Which lines run from the one with "purple cross: (344, 384)" through the end of the data? Retype them exactly, without pictures.

#### SUPPLIED INFORMATION

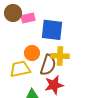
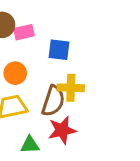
blue square: (52, 30) -> (59, 50), size x0.7
orange circle: (32, 53) -> (15, 73), moved

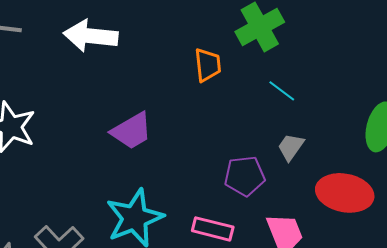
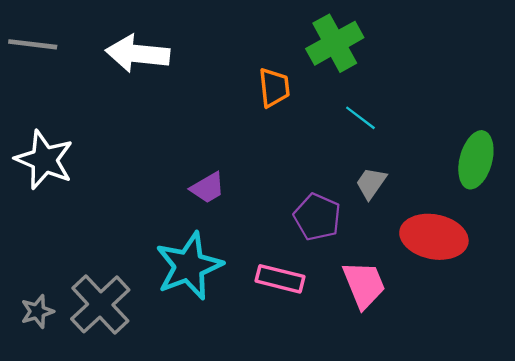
purple trapezoid: (132, 131) -> (208, 188), moved, size x0.7
purple pentagon: (245, 176) -> (317, 217), turned 30

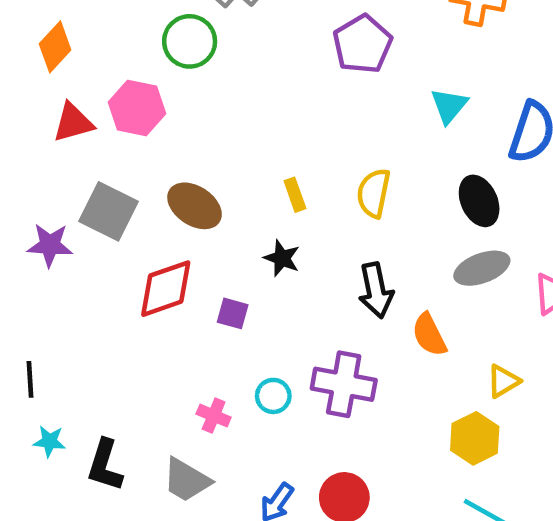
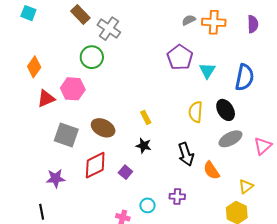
purple pentagon: (363, 44) -> (180, 57), moved
yellow semicircle: (374, 193) -> (196, 112), moved
purple star: (50, 245) -> (56, 178), moved
purple square: (233, 313) -> (125, 172), turned 32
purple cross: (344, 384) -> (177, 197), size x0.6

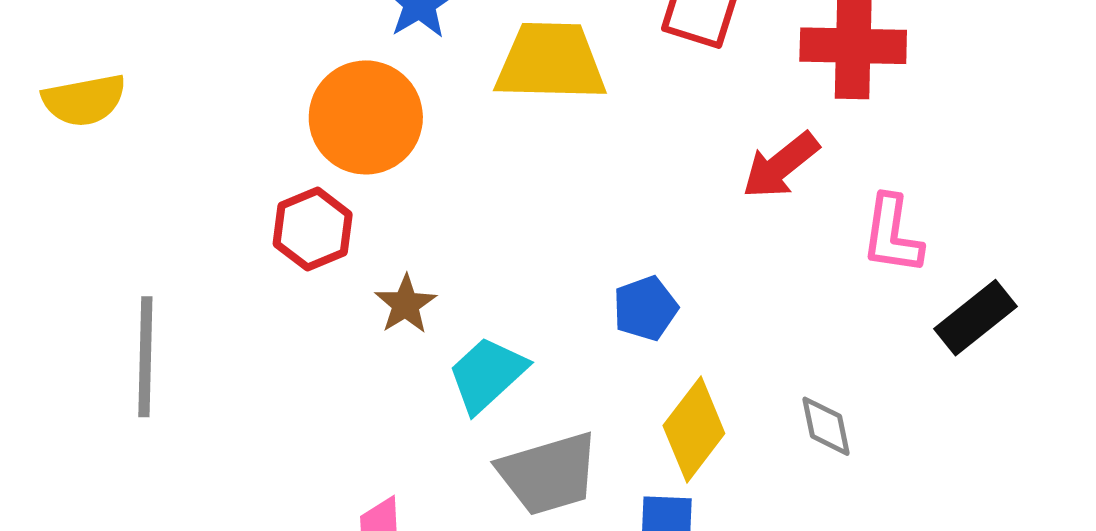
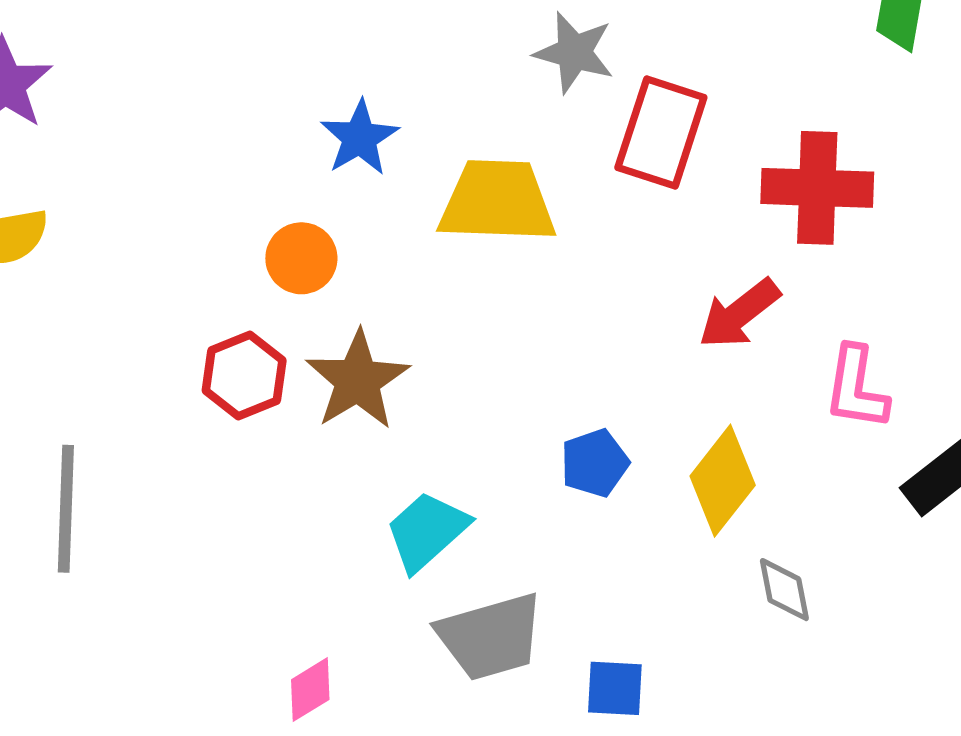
orange circle: (366, 117) -> (301, 258), size x0.6
brown star: (406, 304) -> (358, 380), moved, size x1.6
yellow diamond: (694, 429) -> (723, 481), moved

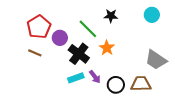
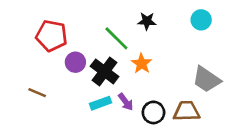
red pentagon: (39, 27) -> (52, 36), turned -30
purple circle: (60, 38) -> (75, 62), moved
brown line: (35, 53) -> (37, 93), moved

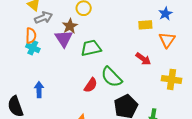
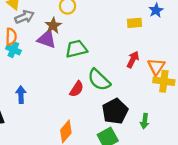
purple triangle: (64, 39) -> (47, 39), turned -36
orange triangle: (167, 40) -> (156, 67), moved
red arrow: (143, 59) -> (133, 60), turned -98

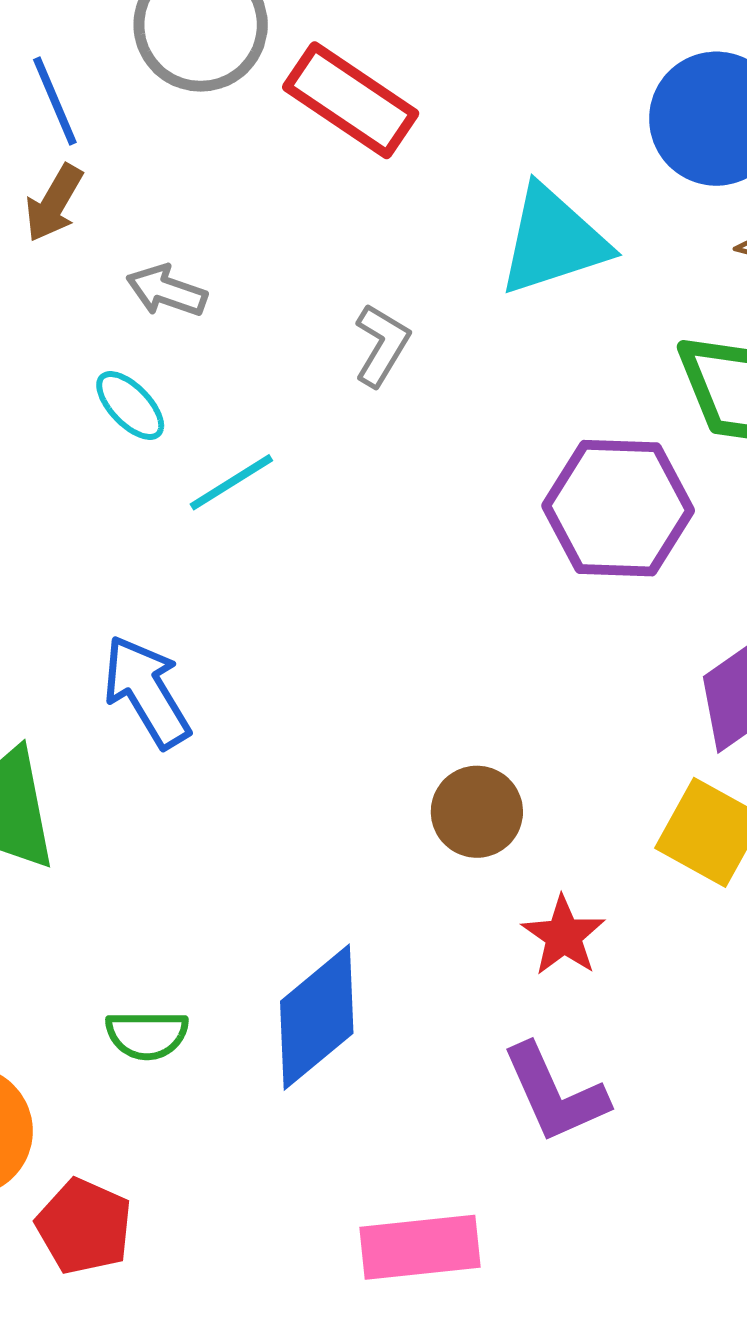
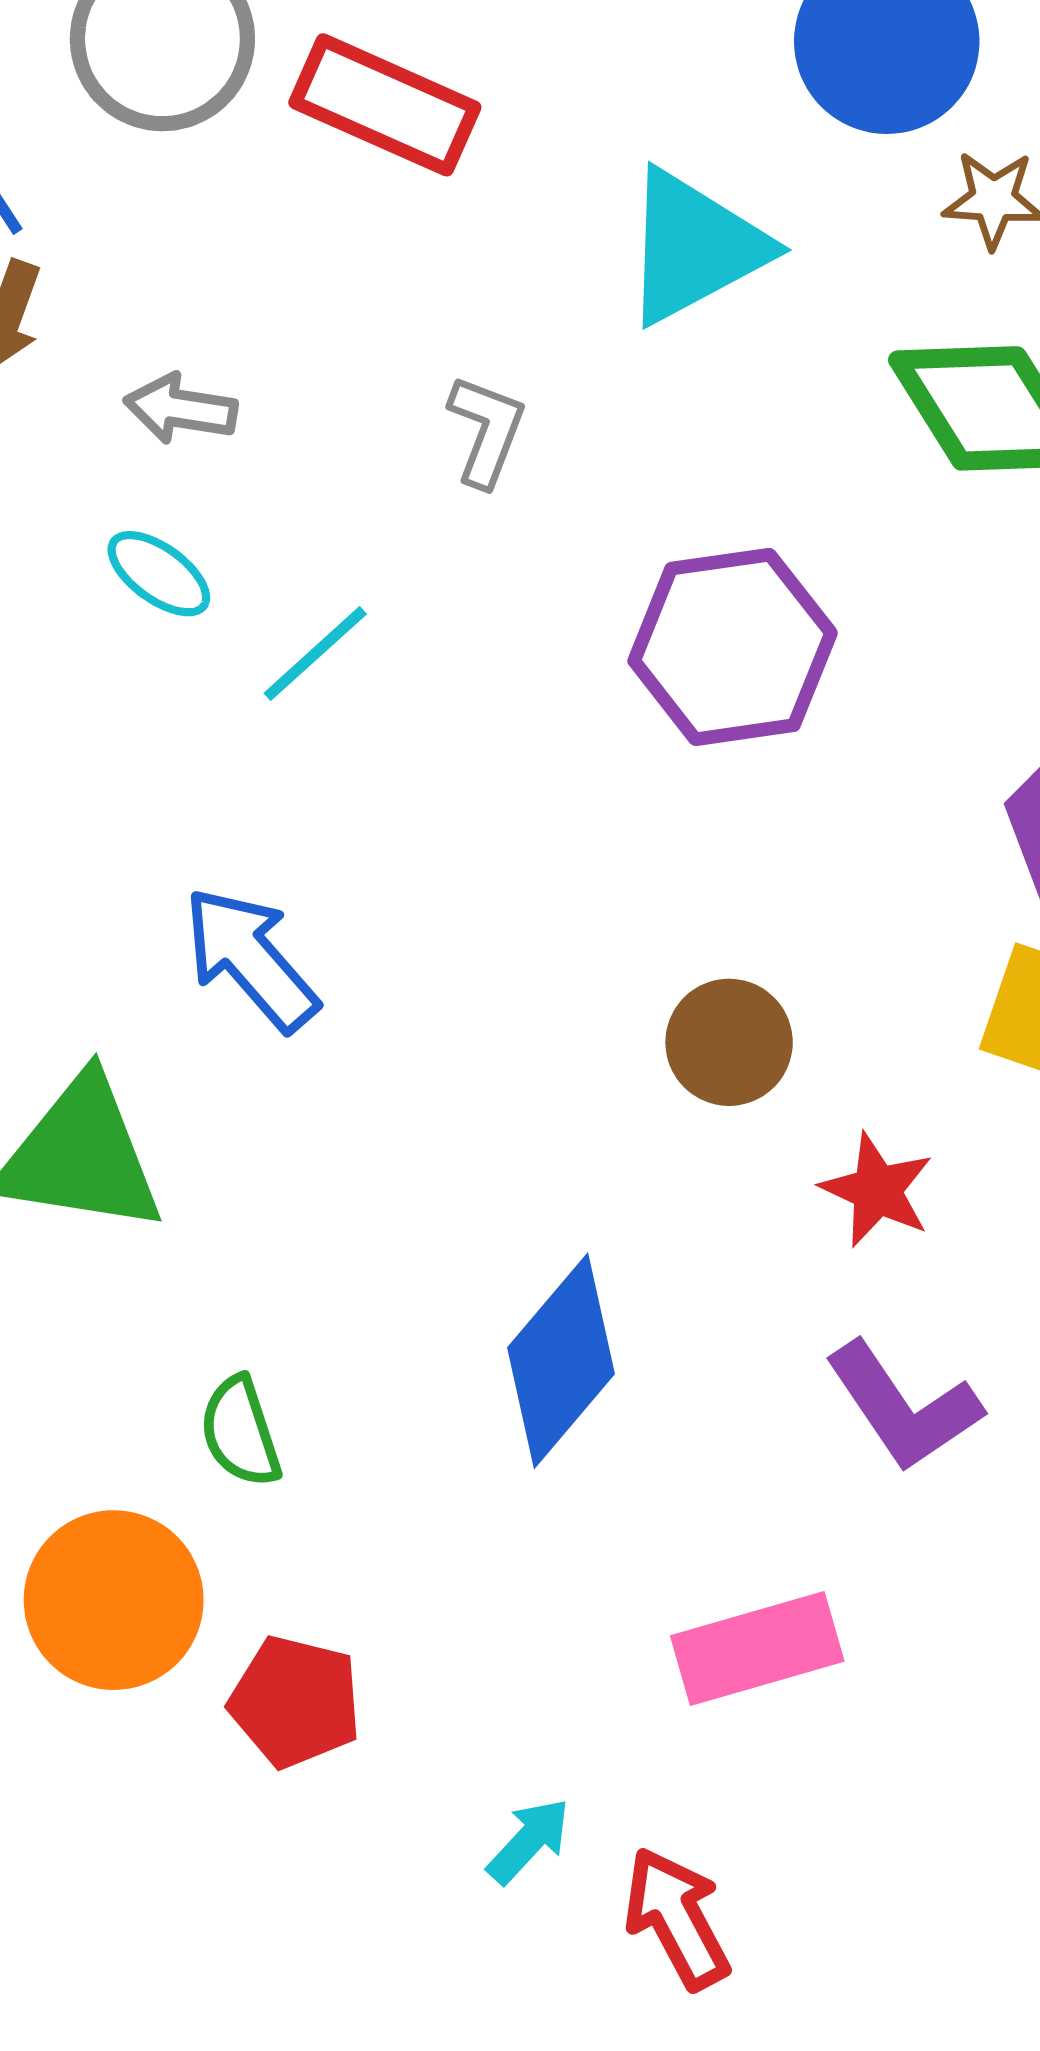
purple hexagon: (618, 508) -> (733, 647), moved
green semicircle: (147, 1035) -> (240, 1432), moved, turned 82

########

### SOLUTION TO THIS TASK:
purple cross: (344, 384) -> (177, 197), size x0.6

orange circle: (366, 117) -> (301, 258), size x0.6
brown star: (406, 304) -> (358, 380), moved, size x1.6
yellow diamond: (694, 429) -> (723, 481), moved

red pentagon: (39, 27) -> (52, 36), turned -30
purple circle: (60, 38) -> (75, 62), moved
brown line: (35, 53) -> (37, 93), moved

purple triangle: (64, 39) -> (47, 39), turned -36
orange triangle: (167, 40) -> (156, 67), moved
red arrow: (143, 59) -> (133, 60), turned -98

purple hexagon: (618, 508) -> (733, 647), moved
green semicircle: (147, 1035) -> (240, 1432), moved, turned 82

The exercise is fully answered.